EXERCISE BRIEF =>
No pictures go into the copy. Write out exactly the lines below from the one containing "RTC pin SDA: B7 -> A2" through the one containing "TOF pin XSHUT: C13 -> B4".
═══ DATA FOR ANALYSIS
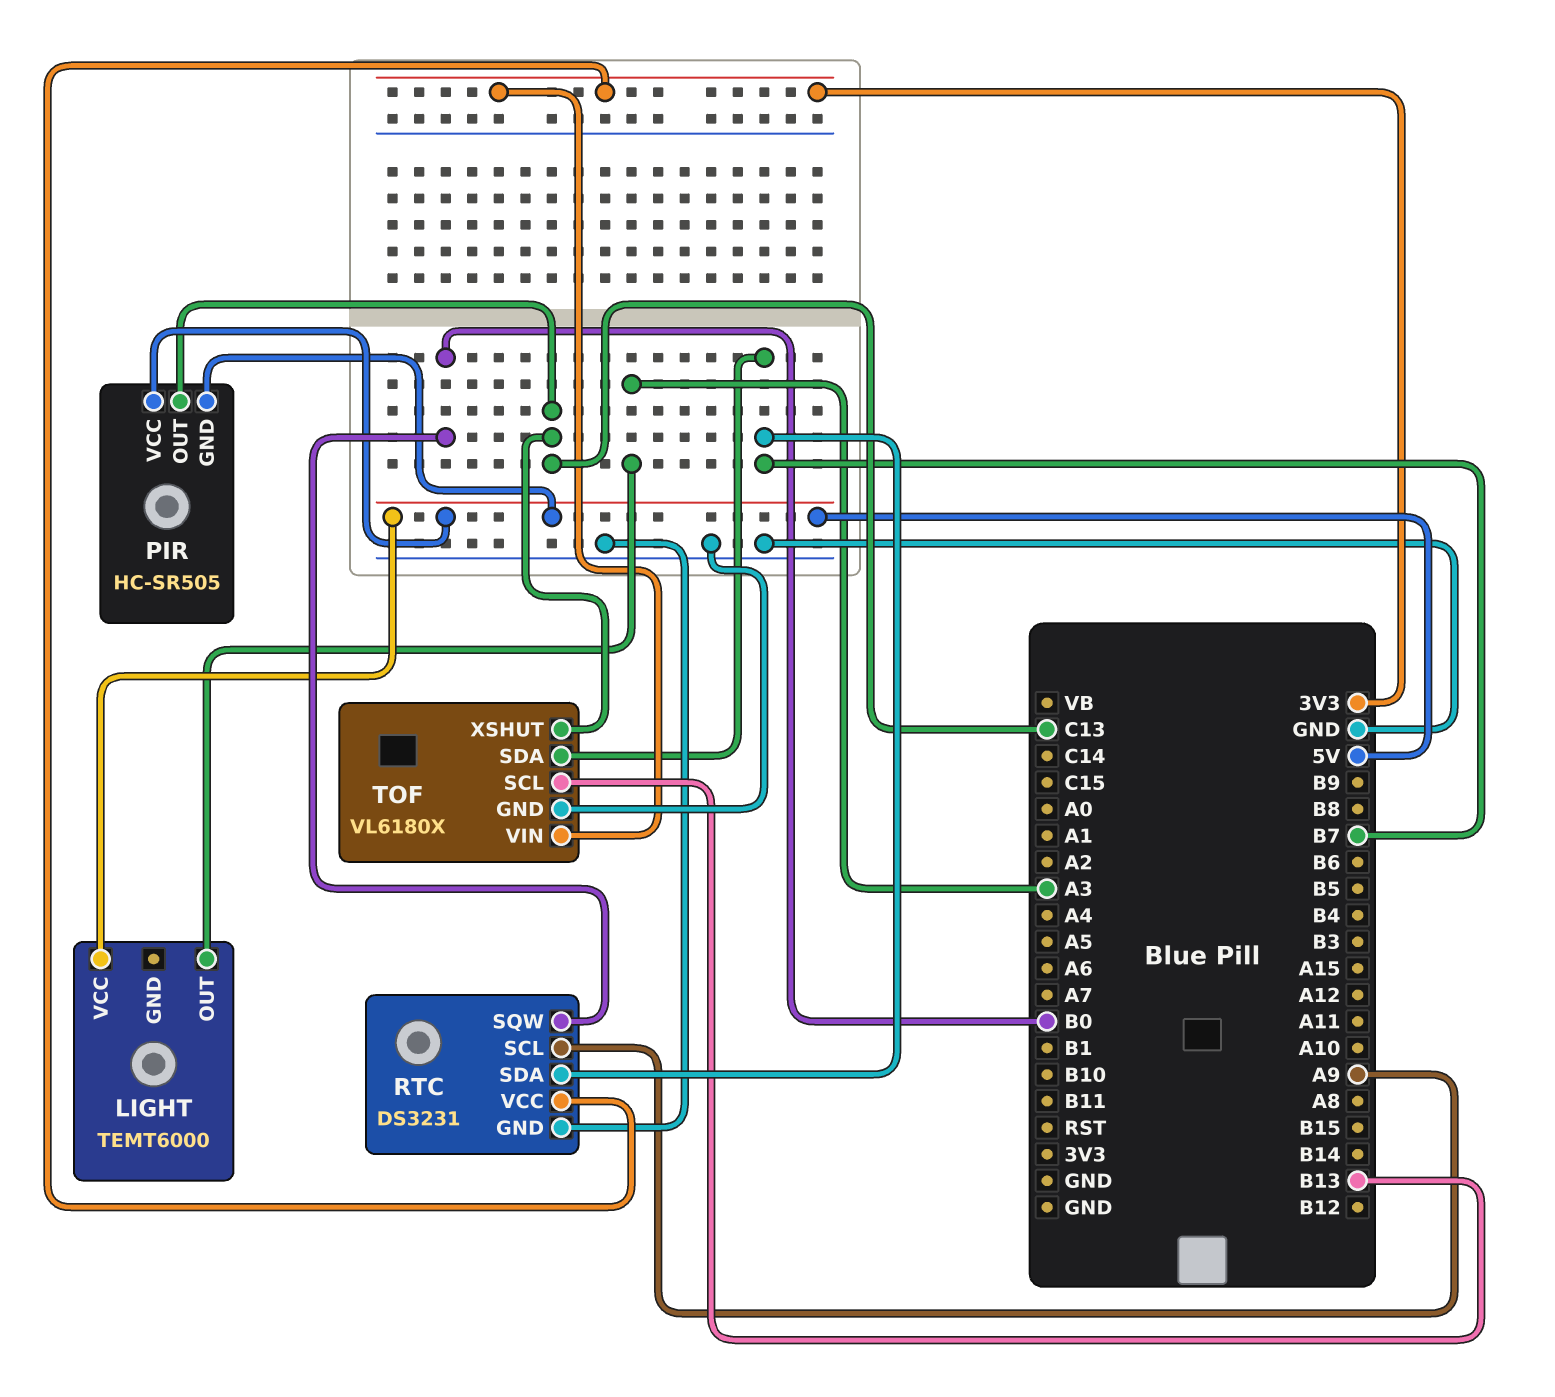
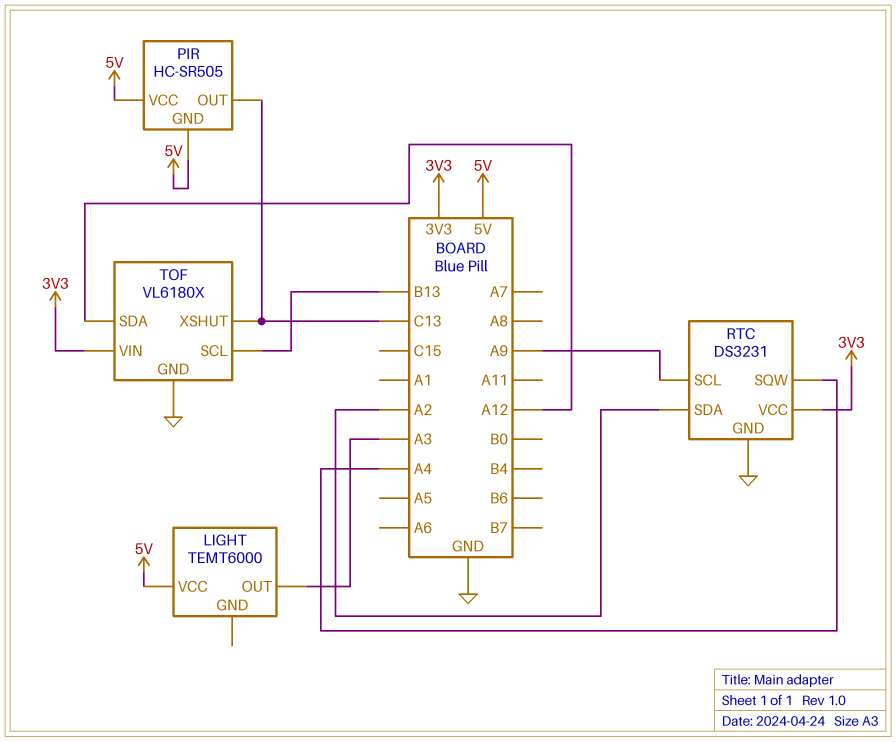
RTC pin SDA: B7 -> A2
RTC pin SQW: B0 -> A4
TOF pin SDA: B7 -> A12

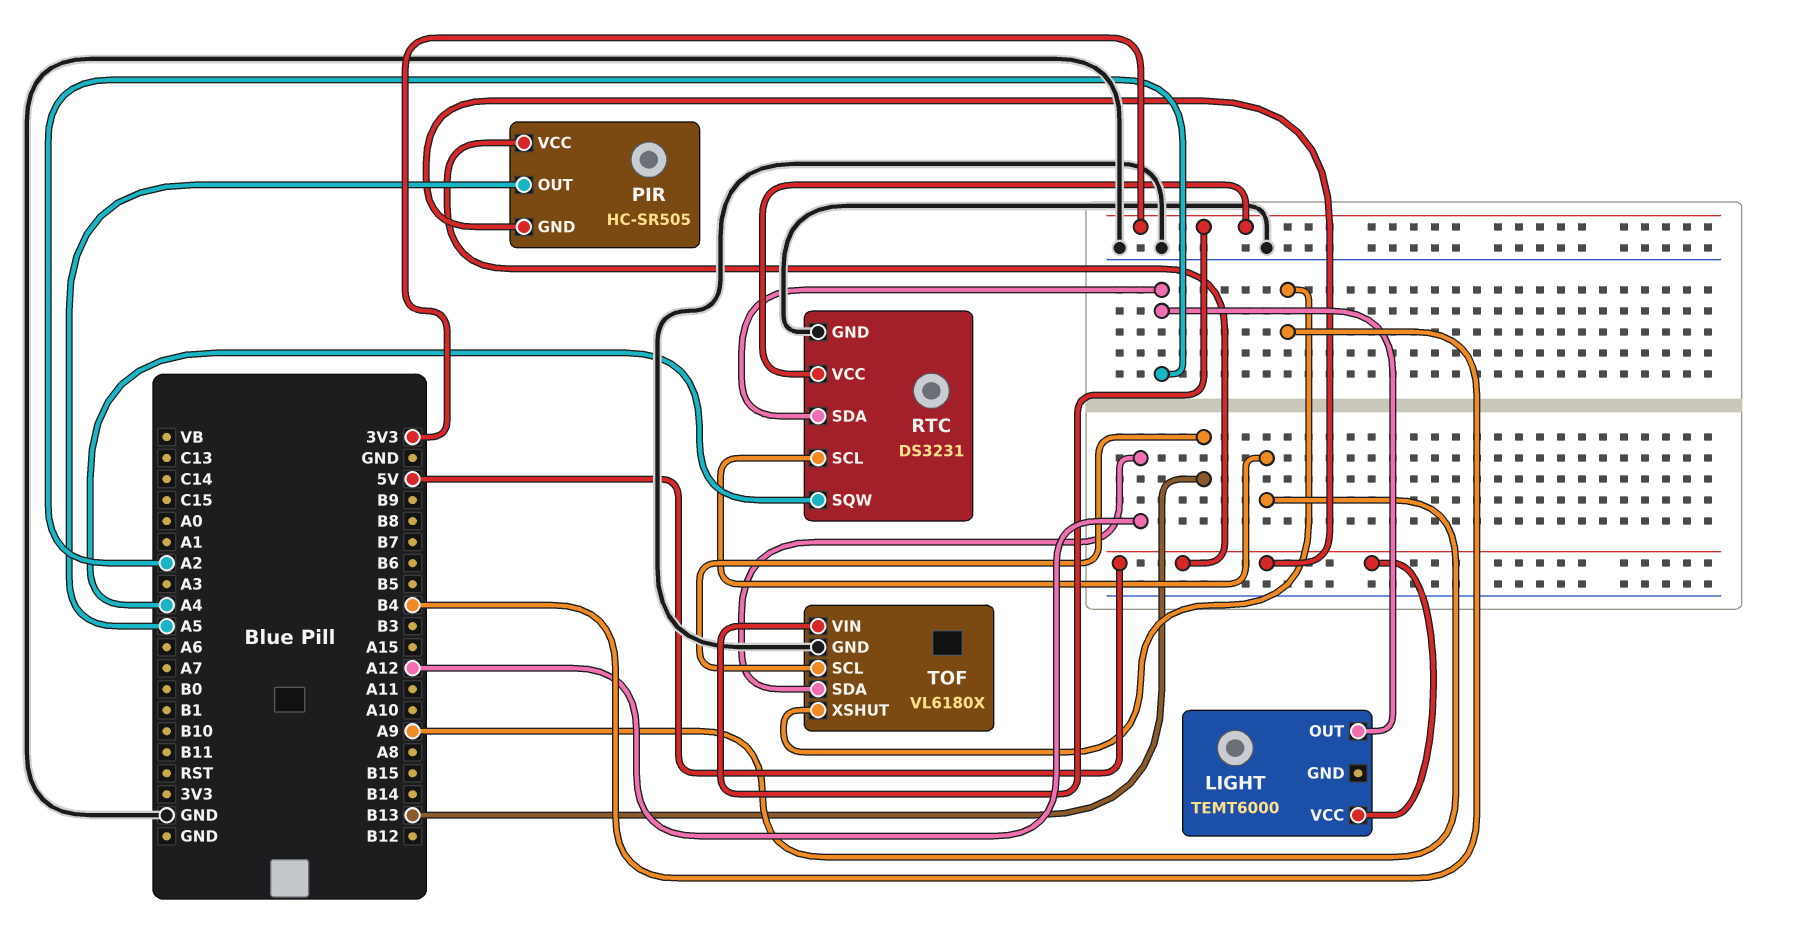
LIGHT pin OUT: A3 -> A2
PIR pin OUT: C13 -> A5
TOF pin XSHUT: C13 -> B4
══════
═══ DATA FOR ANALYSIS
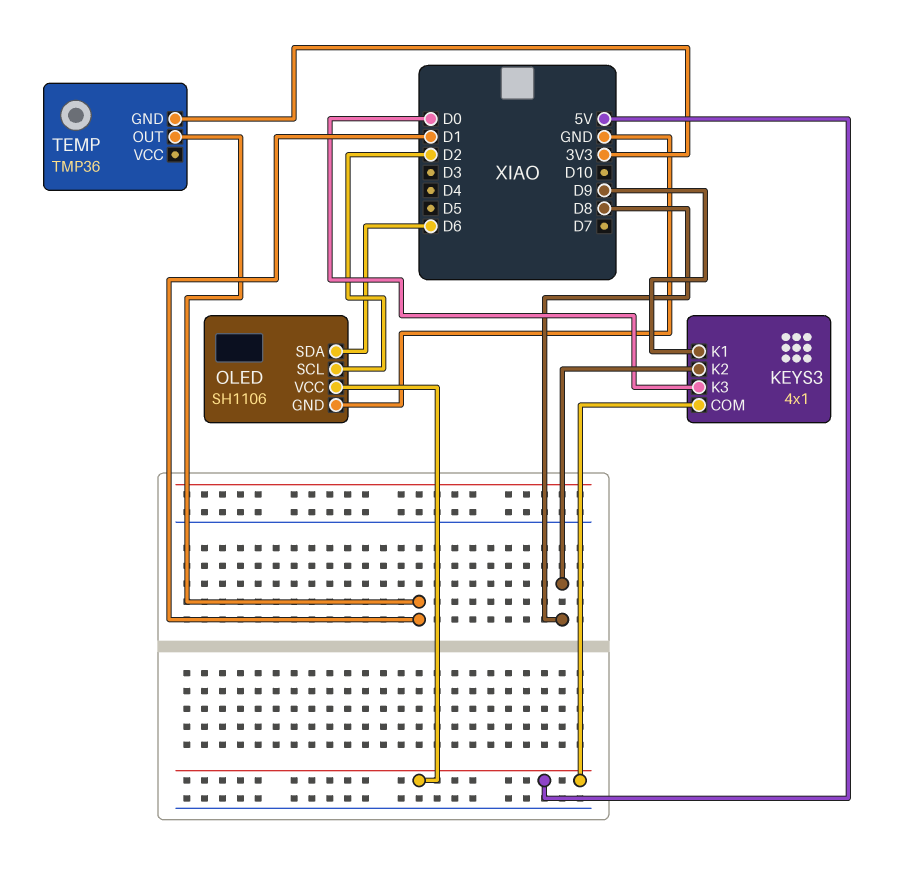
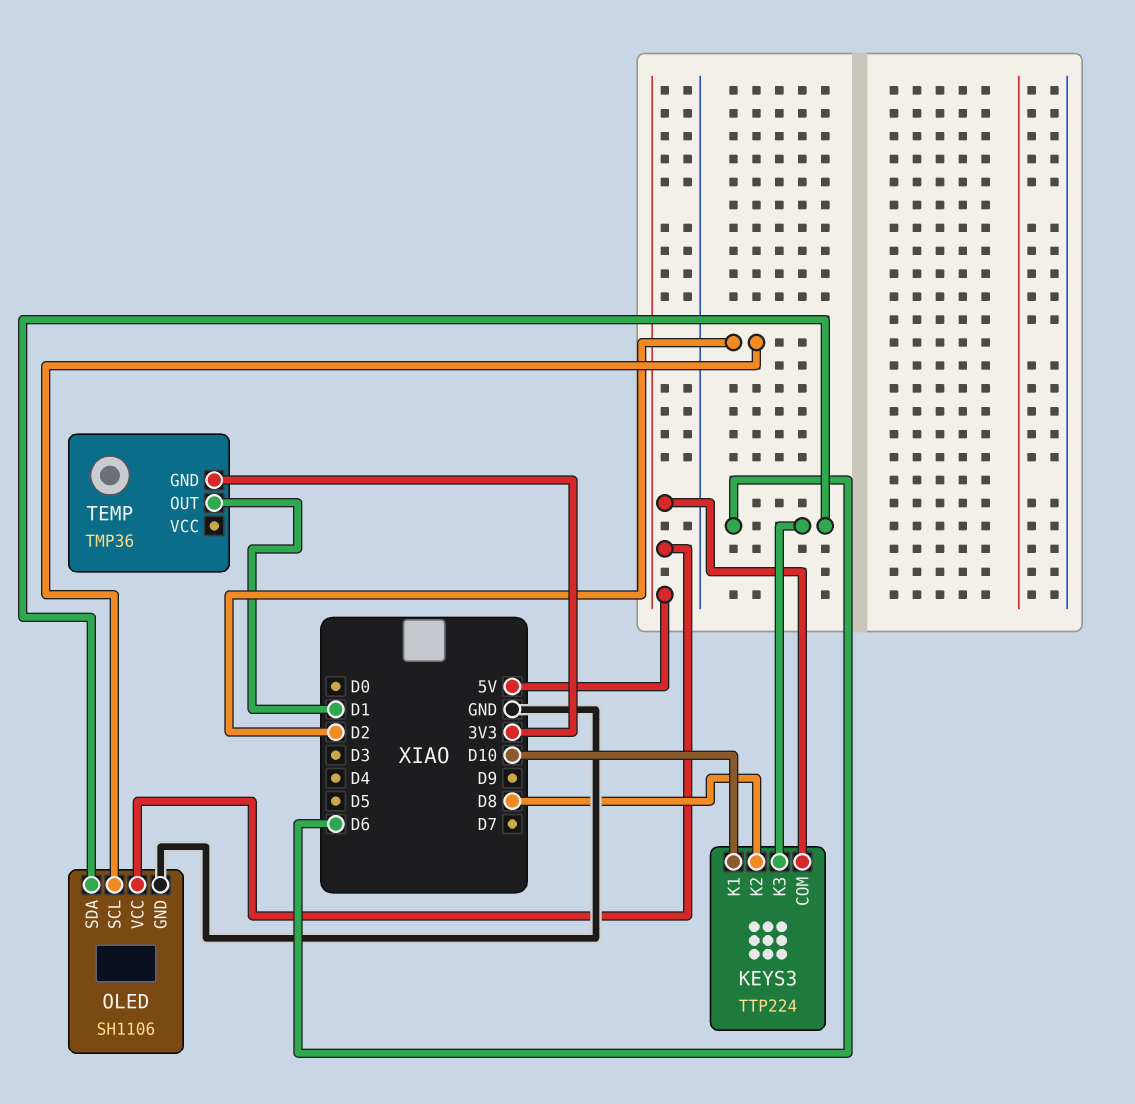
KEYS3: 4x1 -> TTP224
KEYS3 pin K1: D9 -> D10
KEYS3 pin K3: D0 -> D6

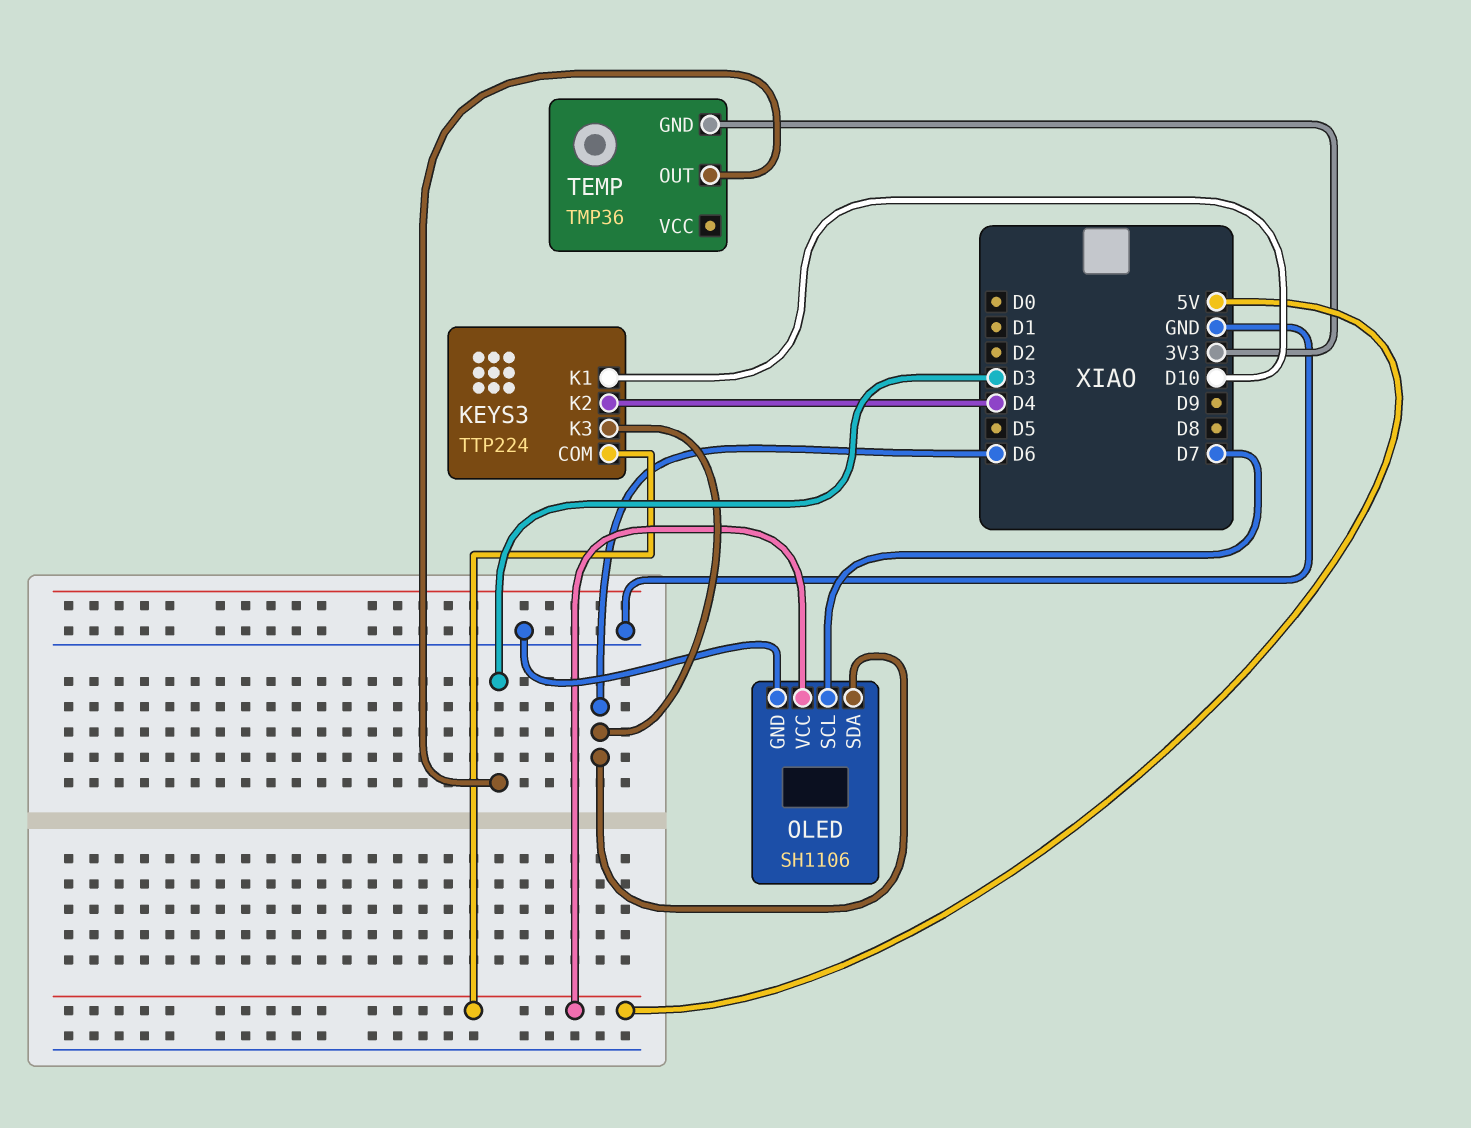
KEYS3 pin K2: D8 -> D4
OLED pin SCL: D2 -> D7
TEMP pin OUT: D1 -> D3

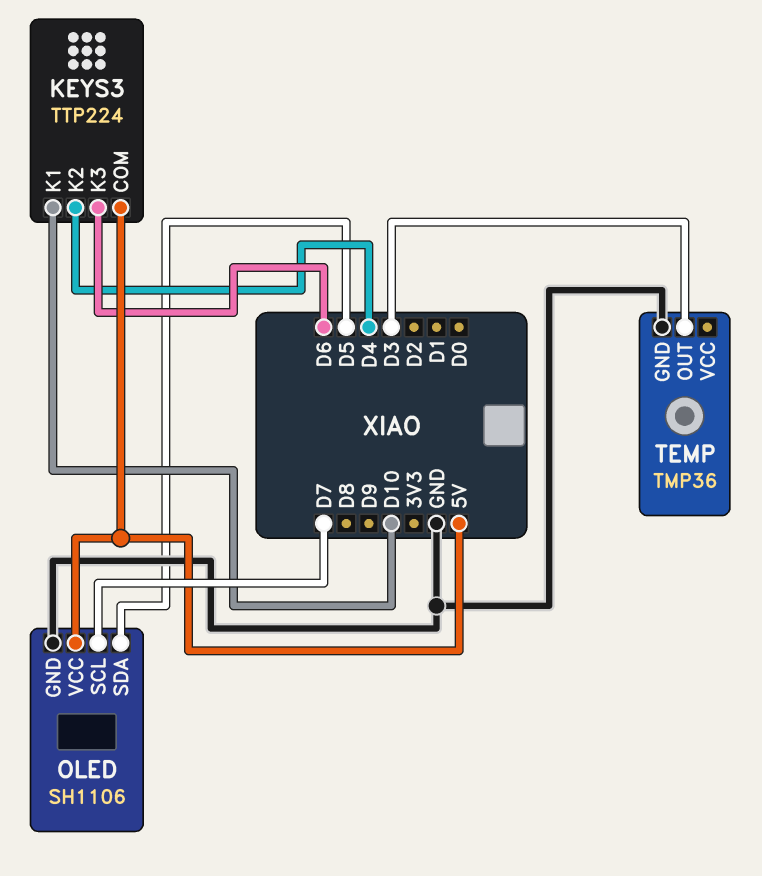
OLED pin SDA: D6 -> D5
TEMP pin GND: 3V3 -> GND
══════
TASK ANSWER =>
RTC pin SDA: B7 -> A2
RTC pin SQW: B0 -> A4
TOF pin SDA: B7 -> A12

LIGHT pin OUT: A3 -> A2
PIR pin OUT: C13 -> A5
TOF pin XSHUT: C13 -> B4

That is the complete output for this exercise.